[Source records]
+ + + +

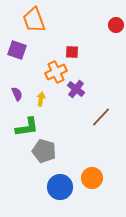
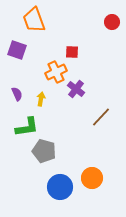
red circle: moved 4 px left, 3 px up
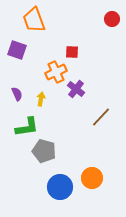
red circle: moved 3 px up
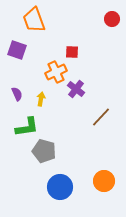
orange circle: moved 12 px right, 3 px down
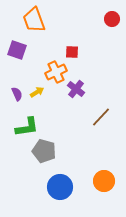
yellow arrow: moved 4 px left, 7 px up; rotated 48 degrees clockwise
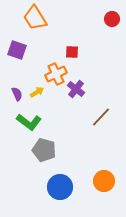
orange trapezoid: moved 1 px right, 2 px up; rotated 12 degrees counterclockwise
orange cross: moved 2 px down
green L-shape: moved 2 px right, 5 px up; rotated 45 degrees clockwise
gray pentagon: moved 1 px up
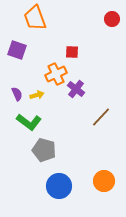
orange trapezoid: rotated 12 degrees clockwise
yellow arrow: moved 3 px down; rotated 16 degrees clockwise
blue circle: moved 1 px left, 1 px up
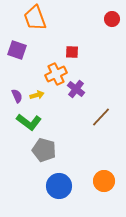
purple semicircle: moved 2 px down
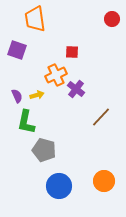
orange trapezoid: moved 1 px down; rotated 12 degrees clockwise
orange cross: moved 1 px down
green L-shape: moved 3 px left; rotated 65 degrees clockwise
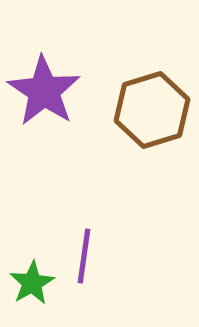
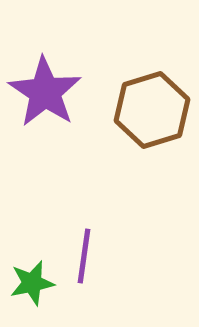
purple star: moved 1 px right, 1 px down
green star: rotated 18 degrees clockwise
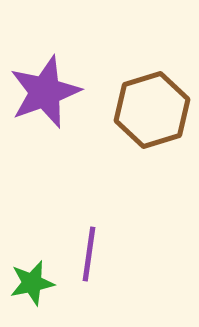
purple star: rotated 18 degrees clockwise
purple line: moved 5 px right, 2 px up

+ + + +

### WHAT IS REQUIRED
In the source records above, print the lines starting at the one containing "orange trapezoid: moved 1 px right, 2" and ending at the one containing "green star: rotated 18 degrees clockwise", both included, reproducing them verbatim. Omit the pictures from your answer.

### EXERCISE RESPONSE
orange trapezoid: moved 1 px right, 2 px up; rotated 12 degrees counterclockwise
orange cross: moved 2 px down
green L-shape: moved 2 px right, 5 px up; rotated 45 degrees clockwise
gray pentagon: moved 1 px up
orange trapezoid: rotated 12 degrees clockwise
yellow arrow: moved 3 px down; rotated 16 degrees clockwise
blue circle: moved 1 px left, 1 px up
purple semicircle: moved 2 px down
orange trapezoid: moved 1 px down; rotated 12 degrees clockwise
orange cross: moved 1 px down
green L-shape: moved 3 px left; rotated 65 degrees clockwise
purple star: moved 1 px right, 1 px down
green star: rotated 18 degrees clockwise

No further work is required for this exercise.